DATA EXTRACTS
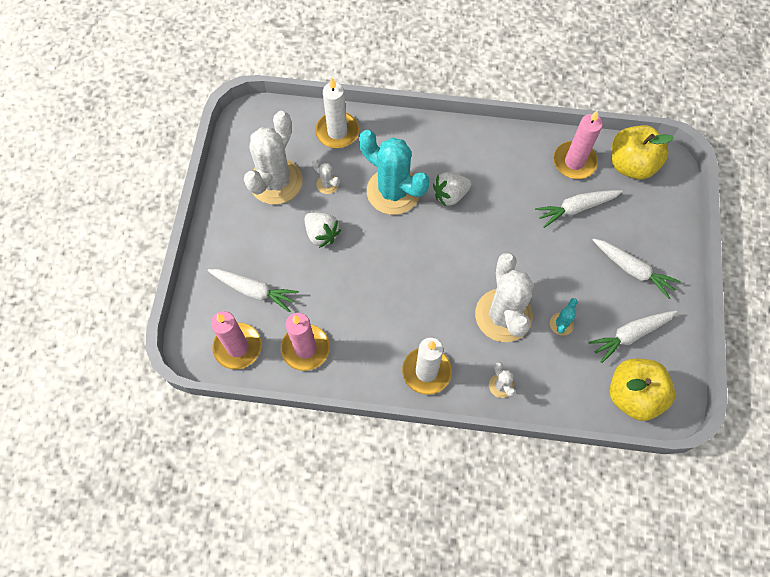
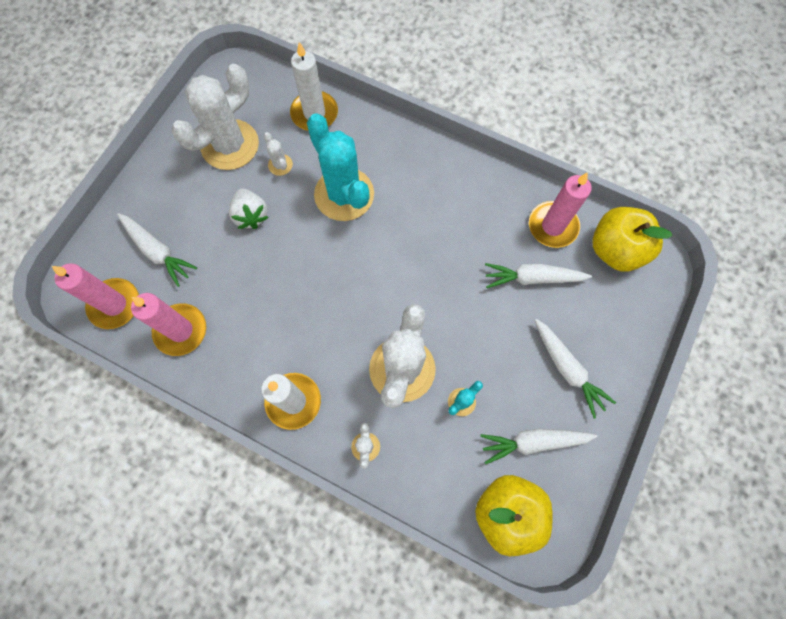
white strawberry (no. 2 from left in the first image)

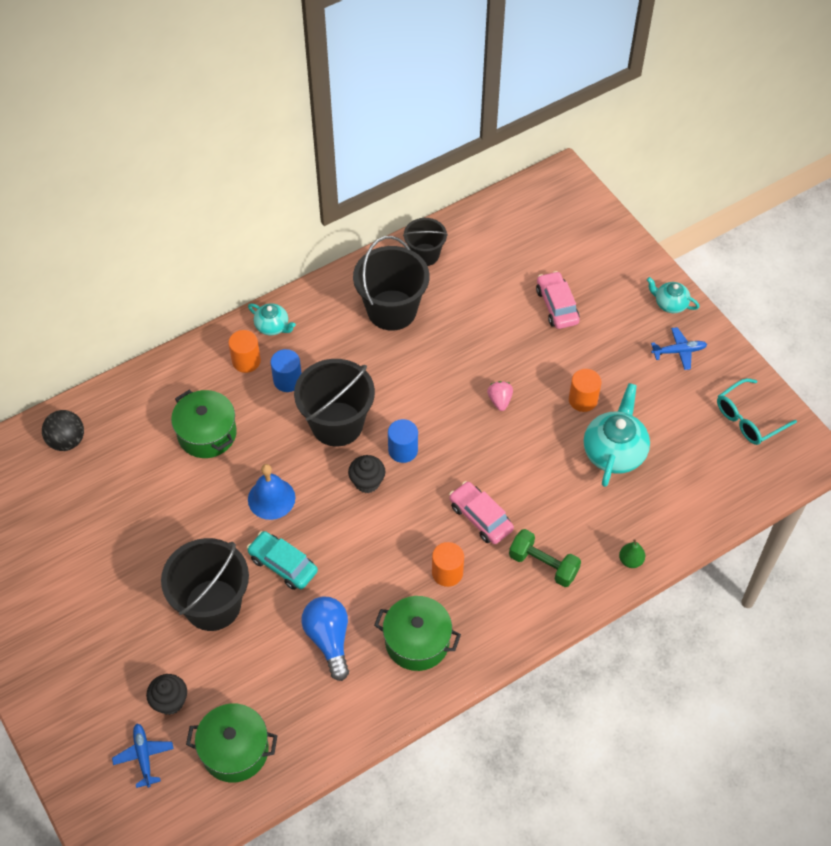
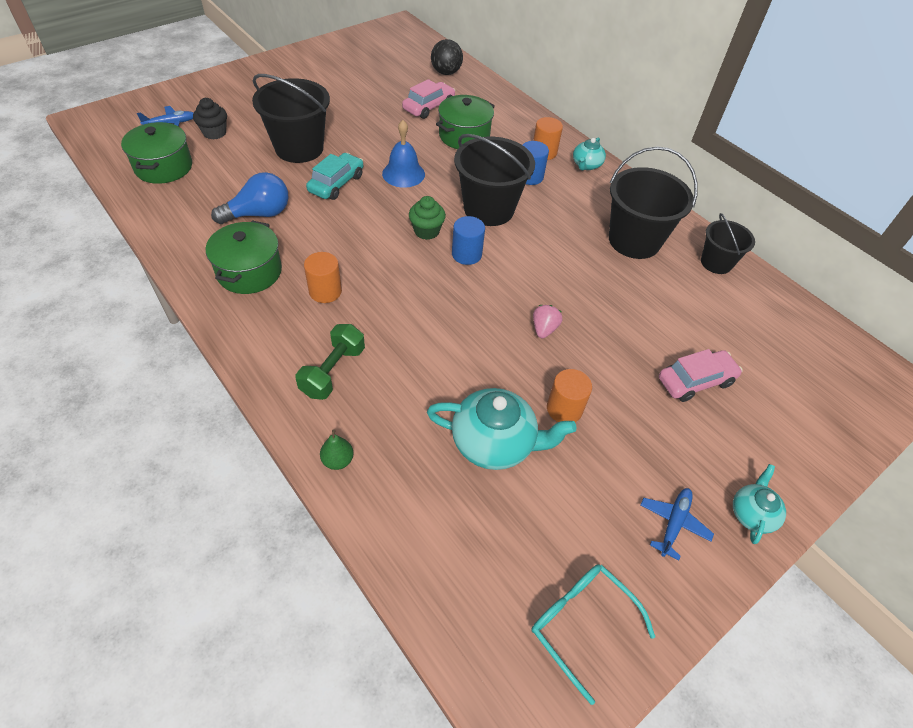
pink car (no. 1 from left)
green cupcake
pink strawberry
blue plane (no. 2 from left)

PROBLEM TO SOLVE
No pictures belong in the copy. Transcribe every entry exactly.

EXERCISE SOLUTION
white strawberry (no. 2 from left in the first image)

pink car (no. 1 from left)
green cupcake
pink strawberry
blue plane (no. 2 from left)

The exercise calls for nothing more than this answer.